Exact reproductions of all the entries, please, and no pictures.

[Supplied records]
########

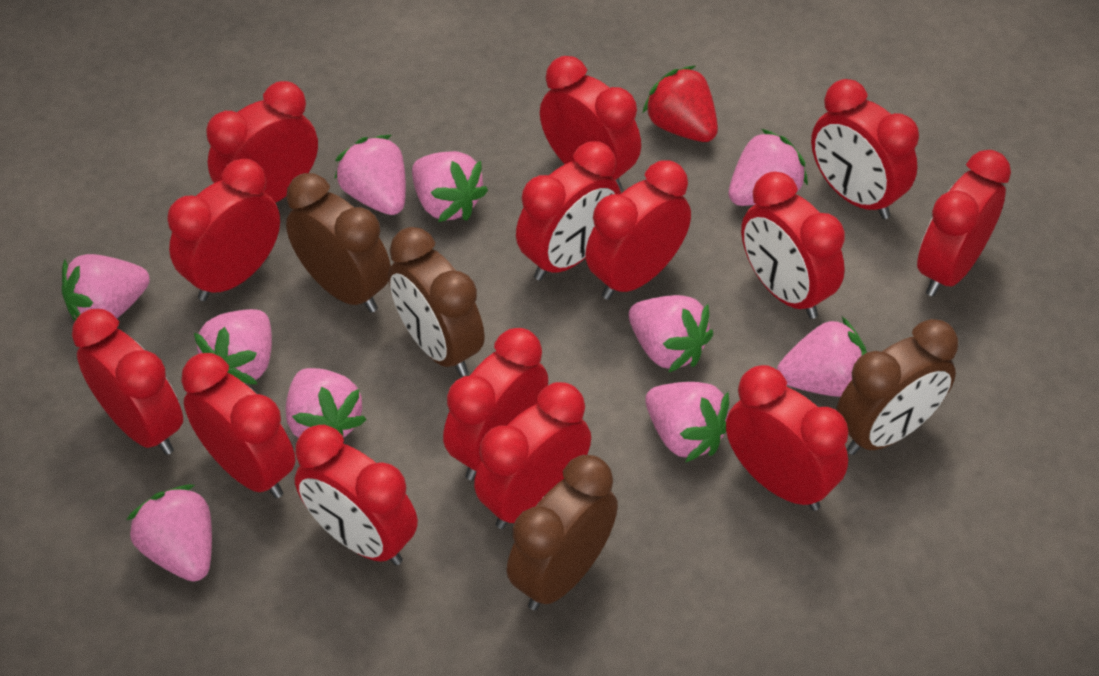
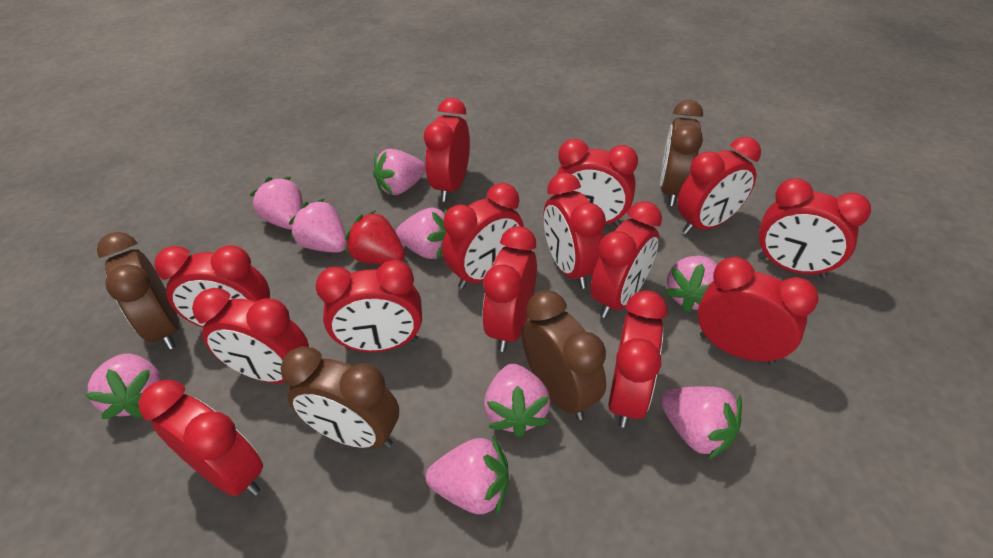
pink strawberry: 10 -> 9

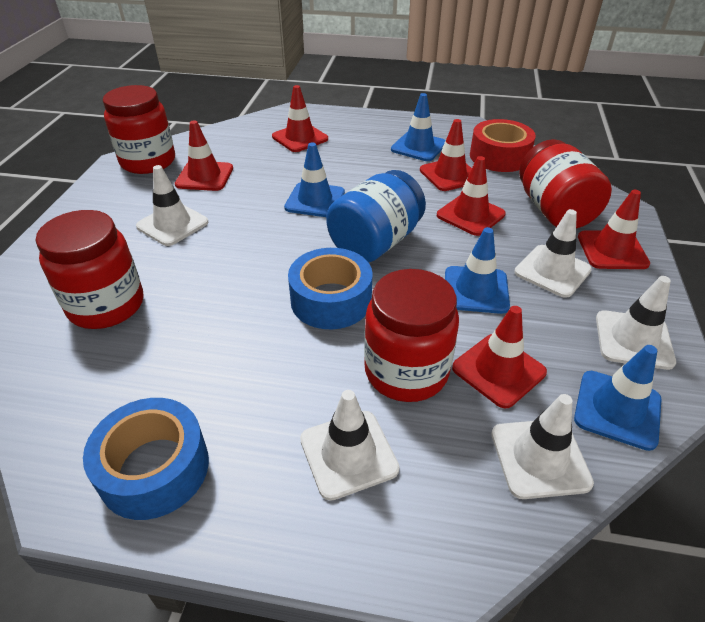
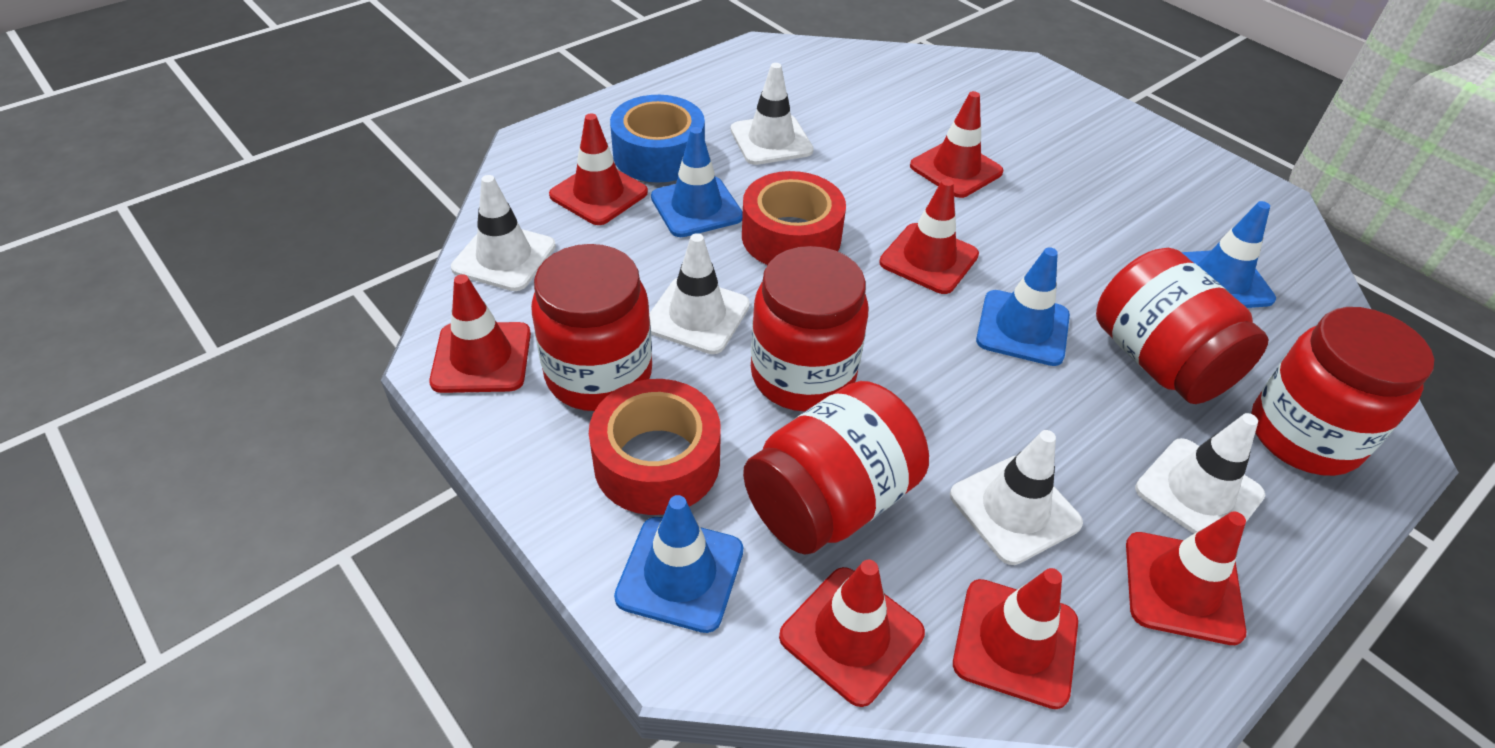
blue jar: 1 -> 0
blue tape: 2 -> 1
red jar: 4 -> 5
red tape: 1 -> 2
red traffic cone: 6 -> 7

########

[Solution for this problem]
pink strawberry: 10 -> 9

blue jar: 1 -> 0
blue tape: 2 -> 1
red jar: 4 -> 5
red tape: 1 -> 2
red traffic cone: 6 -> 7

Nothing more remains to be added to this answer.